Examine each line of the data. Copy those that contain the string "blue".

### RECORDS FOR THIS TASK
★ ★ ★ ★

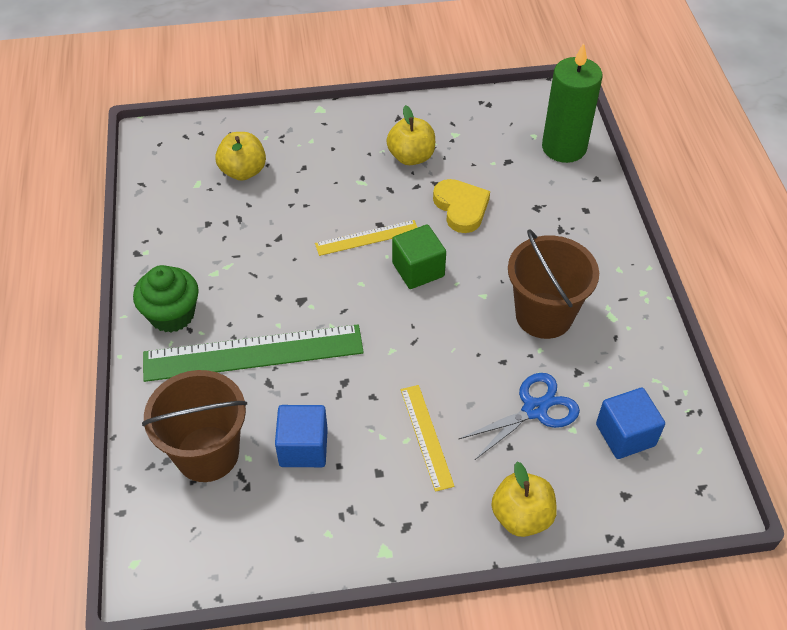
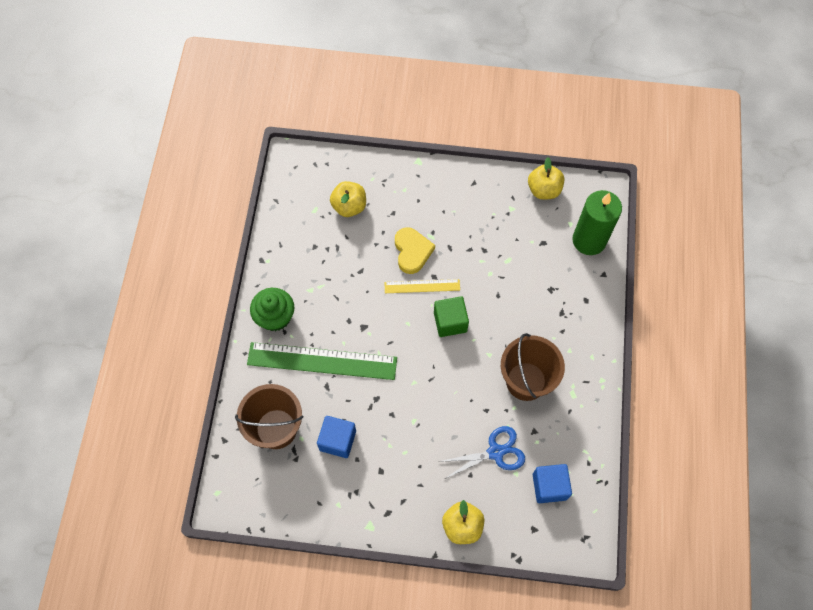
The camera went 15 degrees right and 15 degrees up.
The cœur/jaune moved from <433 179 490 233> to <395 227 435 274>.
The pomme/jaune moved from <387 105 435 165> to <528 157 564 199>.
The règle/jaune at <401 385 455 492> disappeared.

★ ★ ★ ★

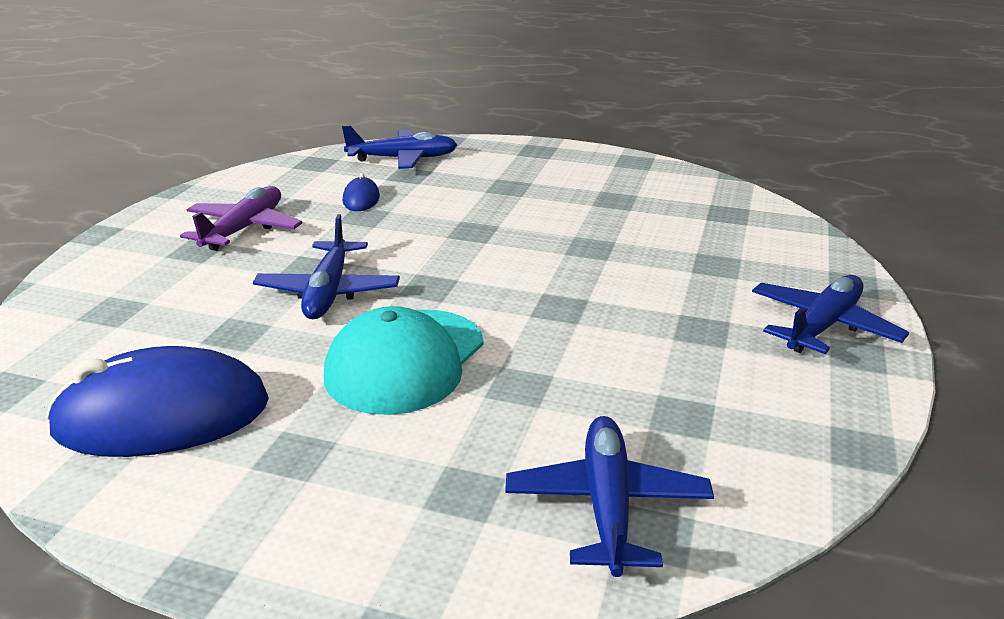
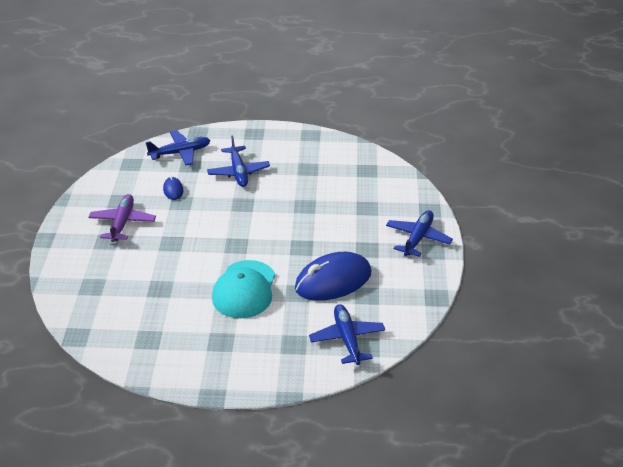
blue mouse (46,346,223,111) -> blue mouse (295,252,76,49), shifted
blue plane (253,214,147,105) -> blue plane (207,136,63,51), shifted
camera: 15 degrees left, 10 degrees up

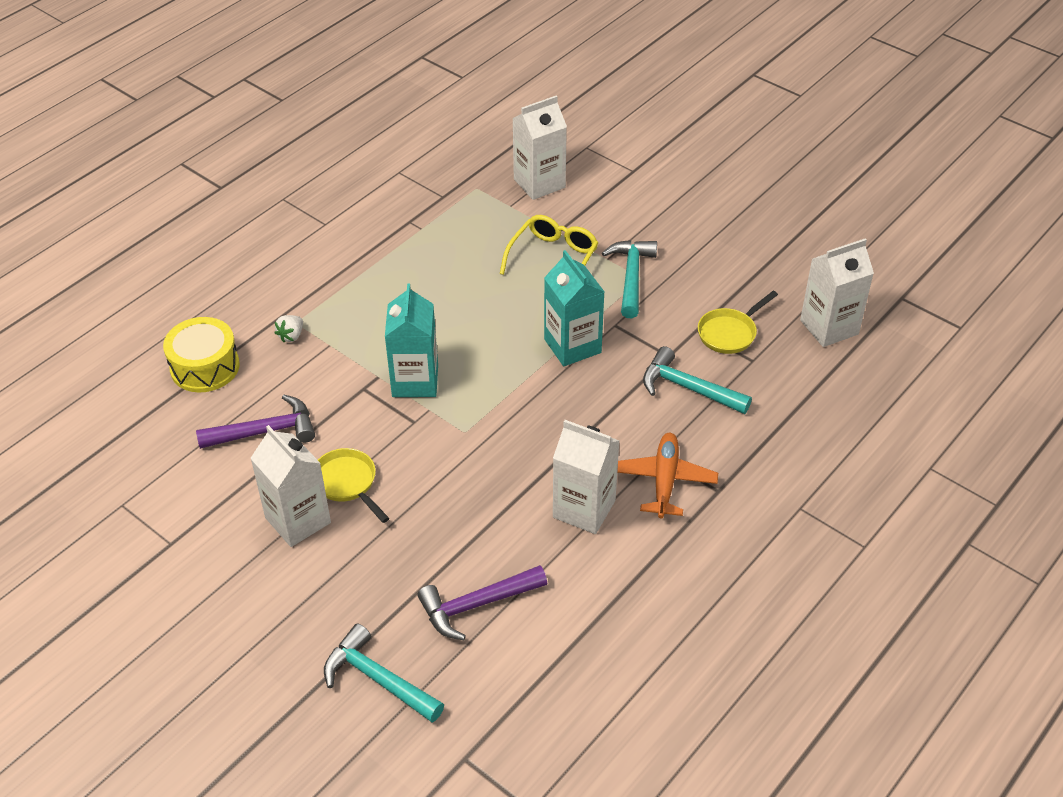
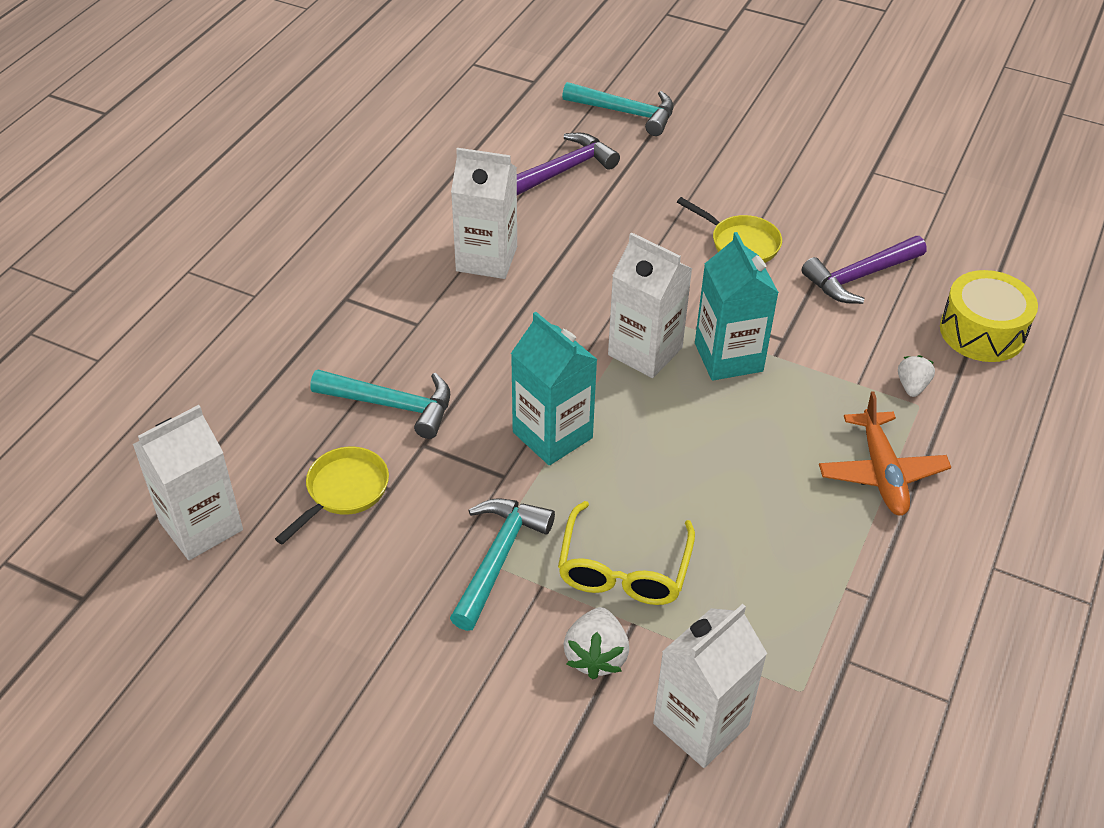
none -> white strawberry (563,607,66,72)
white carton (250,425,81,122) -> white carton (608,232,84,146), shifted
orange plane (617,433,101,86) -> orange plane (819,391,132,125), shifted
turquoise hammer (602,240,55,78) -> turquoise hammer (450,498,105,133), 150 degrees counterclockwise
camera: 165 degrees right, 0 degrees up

★ ★ ★ ★

### TASK SOLUTION
blue mouse (46,346,223,111) -> blue mouse (295,252,76,49), shifted
blue plane (253,214,147,105) -> blue plane (207,136,63,51), shifted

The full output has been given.